REQUIRED TASK: Only the lines from the one holding "Mask anything matching 'adipose tissue'." to the end should be retyped, exactly, with both ends included and no pictures.

DATA FOR THE TASK:
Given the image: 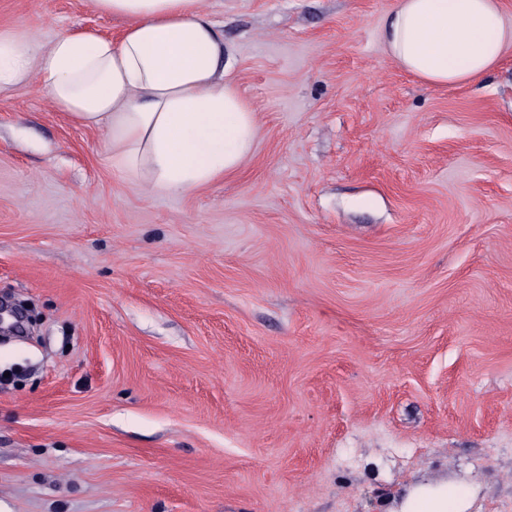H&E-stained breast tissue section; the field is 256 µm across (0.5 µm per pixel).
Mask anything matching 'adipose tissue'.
Listing matches in <instances>:
<instances>
[{"mask_svg": "<svg viewBox=\"0 0 512 512\" xmlns=\"http://www.w3.org/2000/svg\"><path fill=\"white\" fill-rule=\"evenodd\" d=\"M125 19L120 36L0 31V91L39 79L77 126L105 132L113 169L156 195H186L235 174L253 153L255 110L226 78L224 41L202 0H93ZM397 65L430 85L482 78L512 50L498 0H397L383 30ZM465 490L417 485L400 512H467Z\"/></svg>", "mask_w": 512, "mask_h": 512, "instance_id": "1", "label": "adipose tissue"}]
</instances>
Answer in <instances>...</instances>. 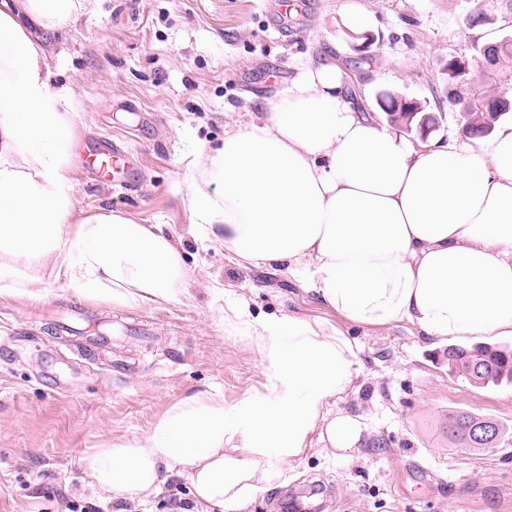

EXPECTED ANSWER:
Mask anything matching 'adipose tissue'.
Listing matches in <instances>:
<instances>
[{"mask_svg": "<svg viewBox=\"0 0 512 512\" xmlns=\"http://www.w3.org/2000/svg\"><path fill=\"white\" fill-rule=\"evenodd\" d=\"M125 19L120 36L0 31V91L39 79L77 126L105 132L113 169L156 195H186L235 174L253 153L255 110L226 78L224 41L202 0H93ZM397 65L430 85L482 78L512 50L498 0H397L383 30ZM465 490L417 485L400 512H467Z\"/></svg>", "mask_w": 512, "mask_h": 512, "instance_id": "1", "label": "adipose tissue"}]
</instances>
Answer in <instances>...</instances>. 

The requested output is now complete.